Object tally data
--- START ---
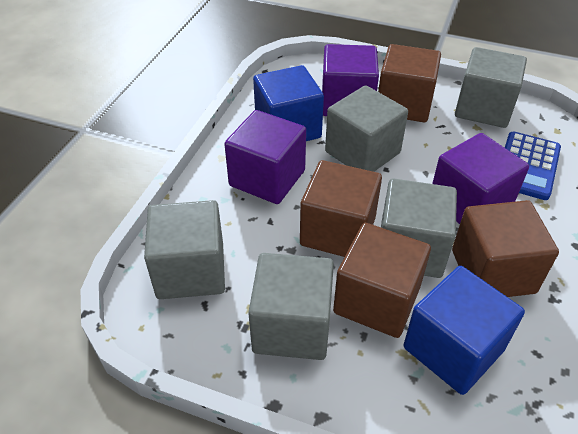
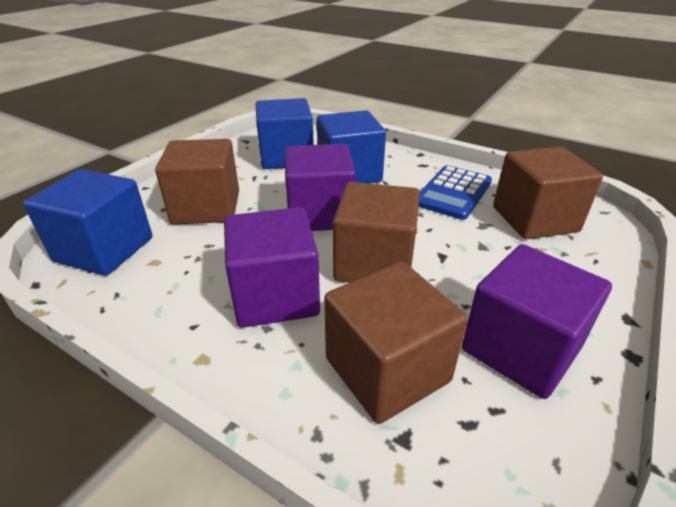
blue cube: [253,65,324,141] [404,266,525,395] = 2 -> [23,169,152,276] [256,98,314,169] [317,110,386,184] = 3
grey cube: [144,200,225,299] [248,253,334,360] [325,85,408,172] [381,178,457,278] [455,47,527,128] = 5 -> none = 0

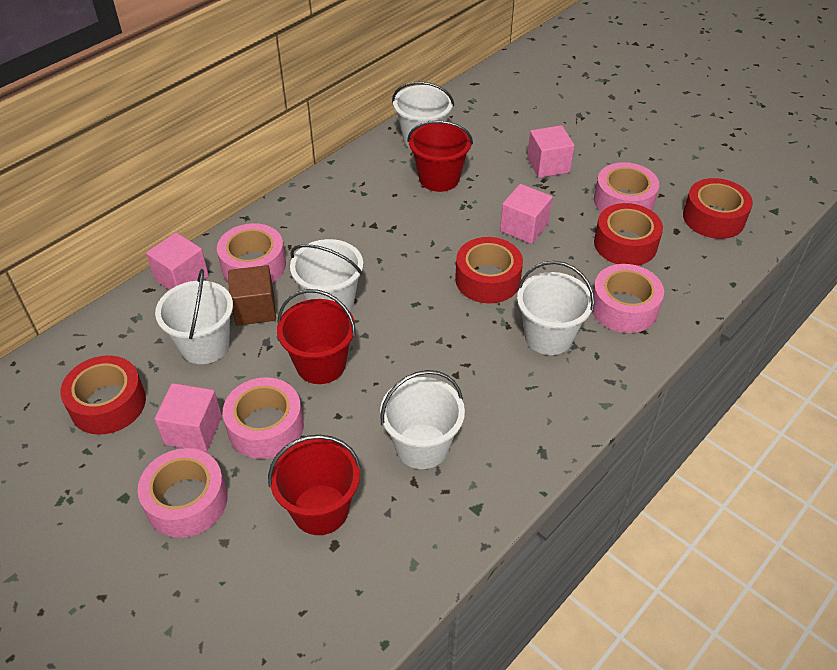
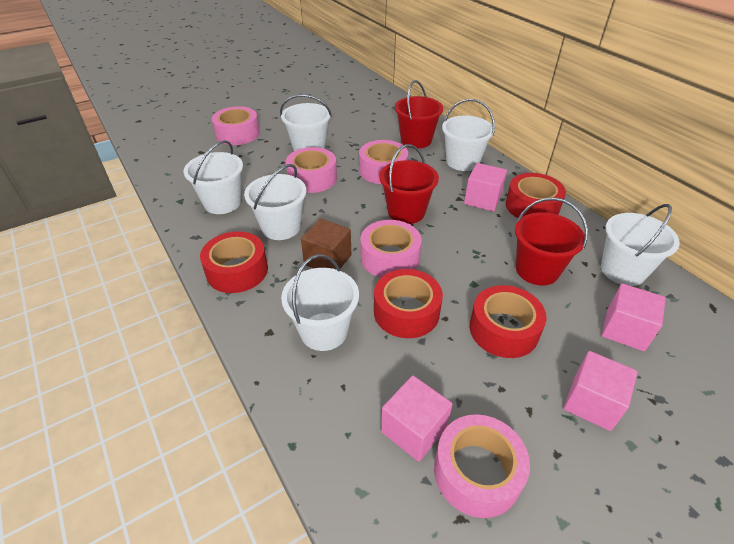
white bucket: [155,269,233,364] [290,239,363,311] [380,370,465,469] [392,82,454,148] [517,261,595,355] = 5 -> [183,140,243,214] [244,164,306,240] [280,94,332,151] [281,254,359,351] [442,99,495,171] [601,204,680,286] = 6

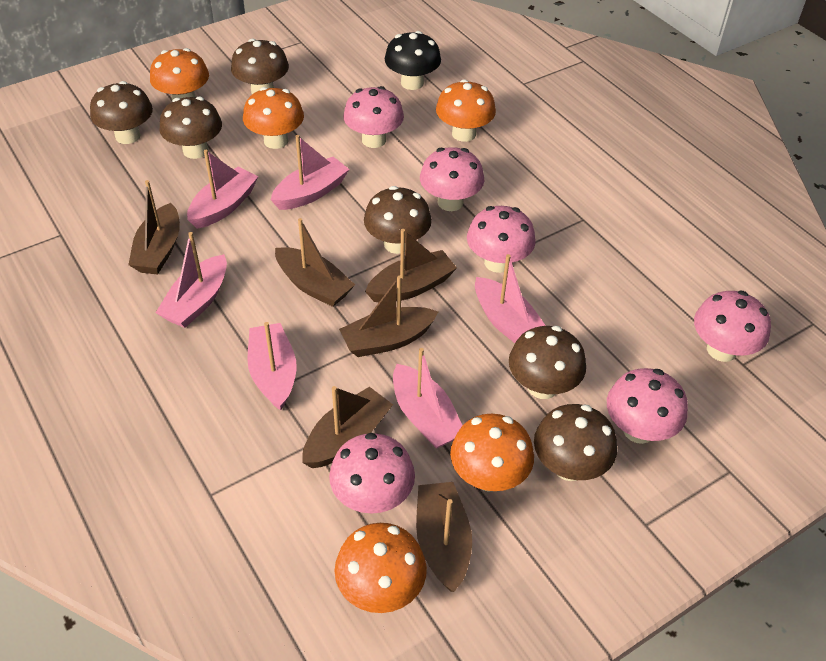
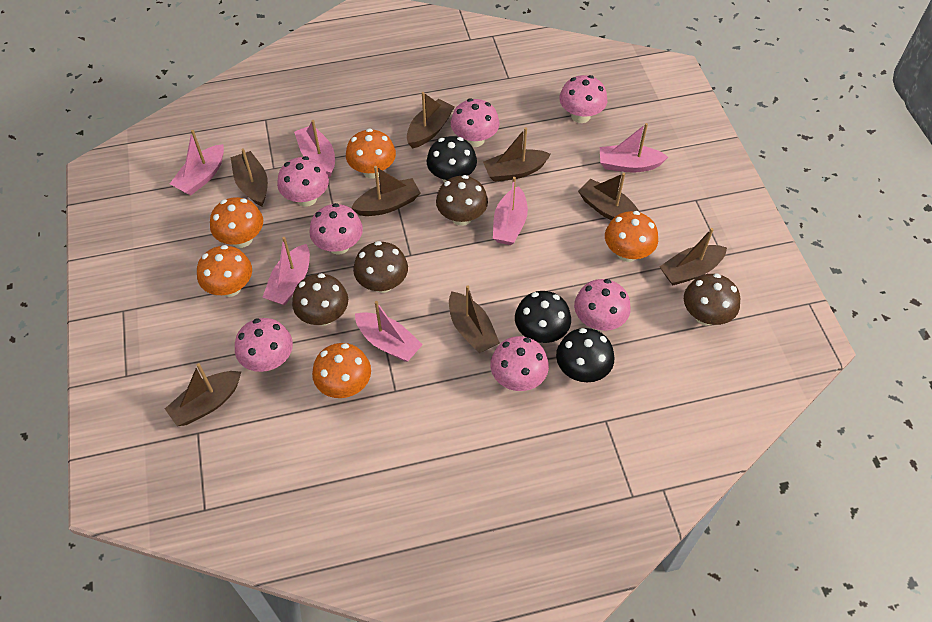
black mushroom: [385,31,441,90] = 1 -> [427,136,477,182] [515,291,571,343] [556,328,614,382] = 3
brown boat: [128,180,180,275] [275,218,355,307] [302,386,393,468] [339,275,438,357] [365,229,457,302] [416,482,472,592] = 6 -> [165,363,241,426] [231,148,268,206] [351,166,420,216] [407,92,454,149] [449,285,500,353] [483,127,551,182] [578,173,639,220] [659,228,727,285] = 8
brown mushroom: [90,81,153,144] [159,97,222,159] [231,39,289,94] [364,186,432,254] [509,326,586,399] [534,404,617,481] = 6 -> [292,273,348,326] [353,241,408,293] [436,175,488,226] [684,273,740,325] = 4
pink mushroom: [329,433,415,514] [343,86,404,148] [420,147,485,211] [467,206,536,273] [607,368,688,444] [694,291,771,362] = 6 -> [235,318,293,372] [277,156,329,207] [309,203,363,255] [451,98,500,147] [490,336,549,391] [559,75,607,123] [574,279,631,331] = 7

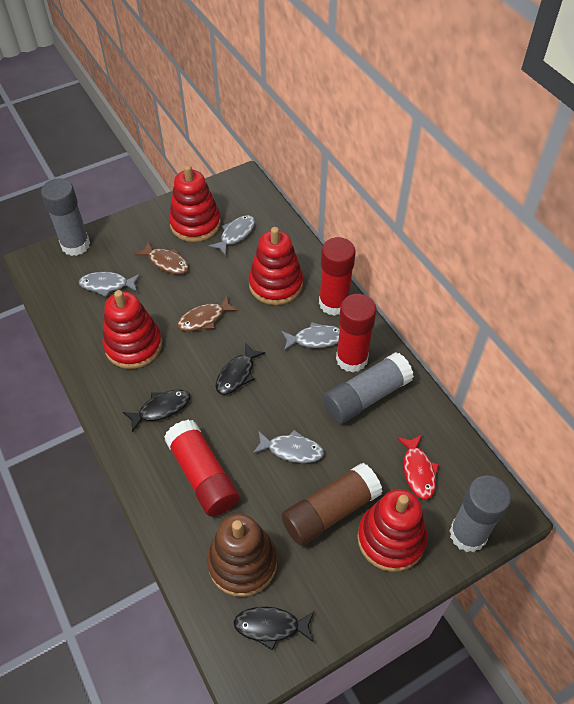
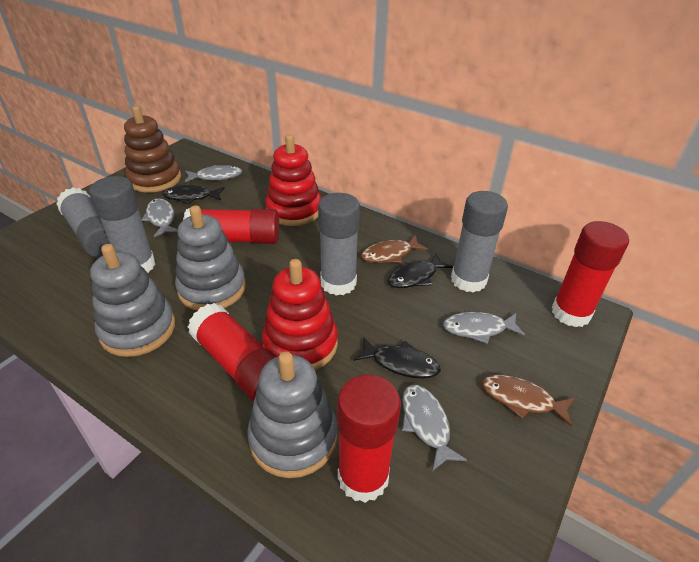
brown glue stick: [281,463,383,546] = 1 -> none = 0
grey glue stick: [41,179,90,256] [323,352,414,424] [449,475,511,552] = 3 -> [56,188,110,258] [89,176,156,273] [318,193,360,296] [451,191,508,293] = 4
grey stacking toy: none = 0 -> [90,244,175,357] [175,205,246,311] [247,352,337,478] = 3
red fish: [397,434,439,500] = 1 -> none = 0
red glue stick: [164,420,239,517] [319,237,356,316] [336,294,377,373] = 3 -> [183,208,279,244] [188,303,277,402] [337,374,401,503] [552,221,629,327] = 4
red stacking toy: [102,290,162,369] [169,165,221,242] [249,227,303,305] [357,489,427,572] = 4 -> [262,259,338,370] [265,134,321,226] = 2

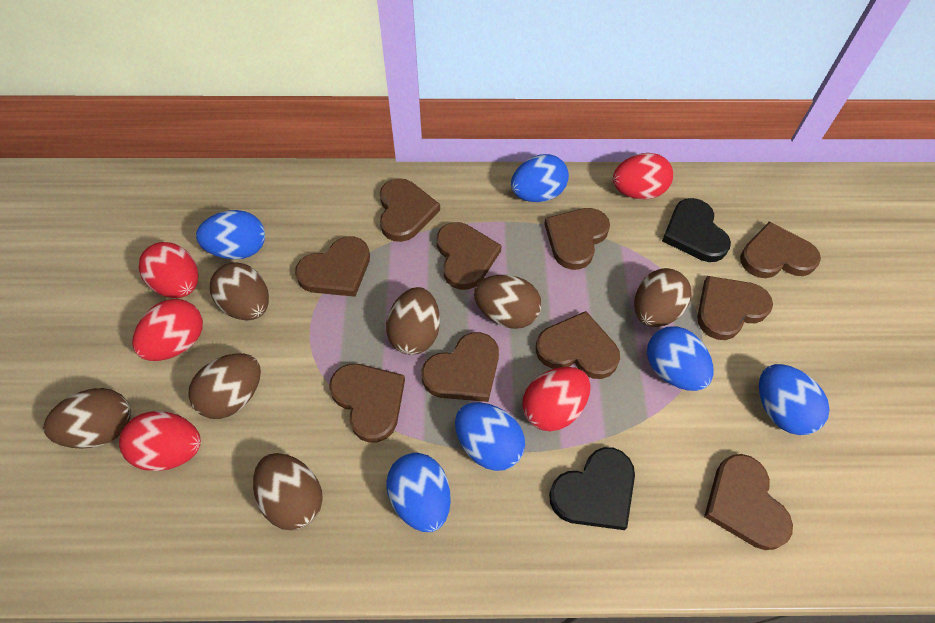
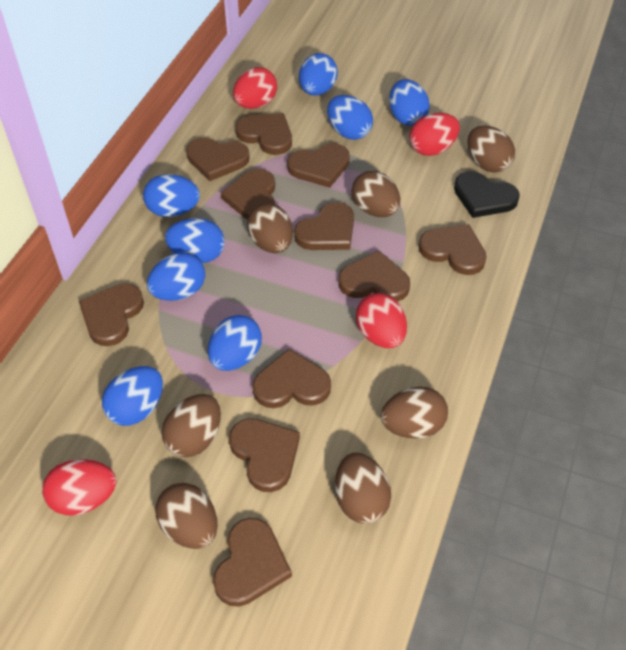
black heart: [549,447,635,530] [662,198,731,262] = 2 -> [454,171,520,218] = 1
blue egg: [196,210,265,259] [386,453,451,532] [455,402,525,471] [511,154,569,202] [647,326,713,391] [759,364,829,435] = 6 -> [102,366,163,426] [143,174,200,217] [147,252,205,301] [165,218,224,263] [208,315,262,371] [299,53,338,96] [327,95,373,140] [389,79,430,126] = 8
brown heart: [295,236,370,297] [329,364,405,443] [380,178,440,242] [422,332,499,402] [437,222,502,290] [536,311,620,379] [544,208,610,270] [697,276,773,340] [704,454,793,550] [740,222,821,278] = 10 -> [79,283,144,346] [186,138,249,181] [213,518,292,607] [221,169,275,220] [229,418,300,492] [235,113,292,155] [252,349,331,408] [287,143,350,188] [294,202,354,250] [338,250,410,302] [419,224,487,275] = 11
red egg: [119,411,201,471] [132,299,203,361] [139,242,198,298] [522,367,591,431] [613,153,673,200] = 5 -> [42,459,116,515] [233,67,277,109] [356,293,407,348] [410,113,460,156] = 4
--- END ---
#### [Directions]
Leaving the pictures behind, return every line above exactly.

#### [Reply to the task]
blue cube: [253,65,324,141] [404,266,525,395] = 2 -> [23,169,152,276] [256,98,314,169] [317,110,386,184] = 3
grey cube: [144,200,225,299] [248,253,334,360] [325,85,408,172] [381,178,457,278] [455,47,527,128] = 5 -> none = 0

white bucket: [155,269,233,364] [290,239,363,311] [380,370,465,469] [392,82,454,148] [517,261,595,355] = 5 -> [183,140,243,214] [244,164,306,240] [280,94,332,151] [281,254,359,351] [442,99,495,171] [601,204,680,286] = 6

black mushroom: [385,31,441,90] = 1 -> [427,136,477,182] [515,291,571,343] [556,328,614,382] = 3
brown boat: [128,180,180,275] [275,218,355,307] [302,386,393,468] [339,275,438,357] [365,229,457,302] [416,482,472,592] = 6 -> [165,363,241,426] [231,148,268,206] [351,166,420,216] [407,92,454,149] [449,285,500,353] [483,127,551,182] [578,173,639,220] [659,228,727,285] = 8
brown mushroom: [90,81,153,144] [159,97,222,159] [231,39,289,94] [364,186,432,254] [509,326,586,399] [534,404,617,481] = 6 -> [292,273,348,326] [353,241,408,293] [436,175,488,226] [684,273,740,325] = 4
pink mushroom: [329,433,415,514] [343,86,404,148] [420,147,485,211] [467,206,536,273] [607,368,688,444] [694,291,771,362] = 6 -> [235,318,293,372] [277,156,329,207] [309,203,363,255] [451,98,500,147] [490,336,549,391] [559,75,607,123] [574,279,631,331] = 7

brown glue stick: [281,463,383,546] = 1 -> none = 0
grey glue stick: [41,179,90,256] [323,352,414,424] [449,475,511,552] = 3 -> [56,188,110,258] [89,176,156,273] [318,193,360,296] [451,191,508,293] = 4
grey stacking toy: none = 0 -> [90,244,175,357] [175,205,246,311] [247,352,337,478] = 3
red fish: [397,434,439,500] = 1 -> none = 0
red glue stick: [164,420,239,517] [319,237,356,316] [336,294,377,373] = 3 -> [183,208,279,244] [188,303,277,402] [337,374,401,503] [552,221,629,327] = 4
red stacking toy: [102,290,162,369] [169,165,221,242] [249,227,303,305] [357,489,427,572] = 4 -> [262,259,338,370] [265,134,321,226] = 2

black heart: [549,447,635,530] [662,198,731,262] = 2 -> [454,171,520,218] = 1
blue egg: [196,210,265,259] [386,453,451,532] [455,402,525,471] [511,154,569,202] [647,326,713,391] [759,364,829,435] = 6 -> [102,366,163,426] [143,174,200,217] [147,252,205,301] [165,218,224,263] [208,315,262,371] [299,53,338,96] [327,95,373,140] [389,79,430,126] = 8
brown heart: [295,236,370,297] [329,364,405,443] [380,178,440,242] [422,332,499,402] [437,222,502,290] [536,311,620,379] [544,208,610,270] [697,276,773,340] [704,454,793,550] [740,222,821,278] = 10 -> [79,283,144,346] [186,138,249,181] [213,518,292,607] [221,169,275,220] [229,418,300,492] [235,113,292,155] [252,349,331,408] [287,143,350,188] [294,202,354,250] [338,250,410,302] [419,224,487,275] = 11
red egg: [119,411,201,471] [132,299,203,361] [139,242,198,298] [522,367,591,431] [613,153,673,200] = 5 -> [42,459,116,515] [233,67,277,109] [356,293,407,348] [410,113,460,156] = 4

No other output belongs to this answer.